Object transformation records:
--*--
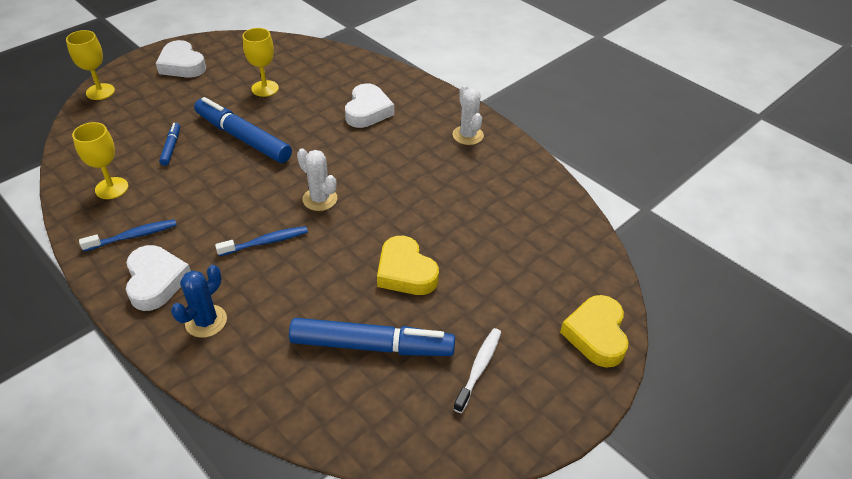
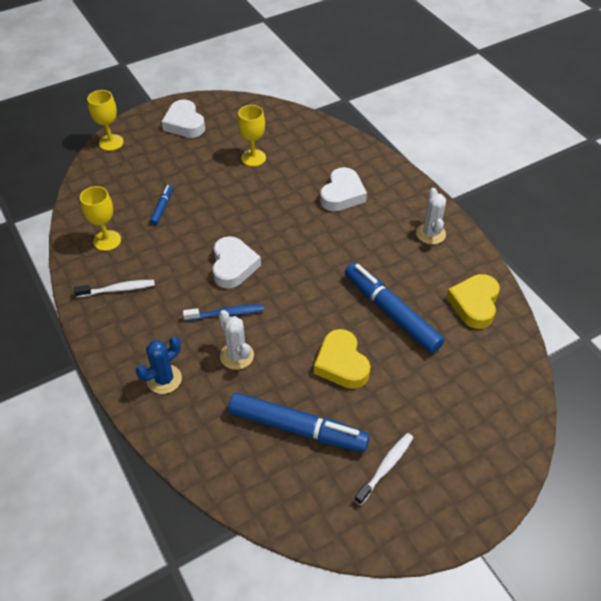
camera: 15 degrees right, 5 degrees up
(133, 236) = (118, 289): blue toothbrush -> white toothbrush
(156, 281) = (130, 335): white heart -> white heart (233, 266)
(243, 138) = (225, 207): blue marker -> blue marker (391, 312)
(320, 199) = (281, 279): white cactus -> white cactus (237, 356)
(596, 335) = (500, 456): yellow heart -> yellow heart (474, 304)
--*--
The expected output is the full data above, reproduced exactly with no images.

(WRITTEN RESPONSE):
camera: 15 degrees right, 5 degrees up
(133, 236) = (118, 289): blue toothbrush -> white toothbrush
(156, 281) = (130, 335): white heart -> white heart (233, 266)
(243, 138) = (225, 207): blue marker -> blue marker (391, 312)
(320, 199) = (281, 279): white cactus -> white cactus (237, 356)
(596, 335) = (500, 456): yellow heart -> yellow heart (474, 304)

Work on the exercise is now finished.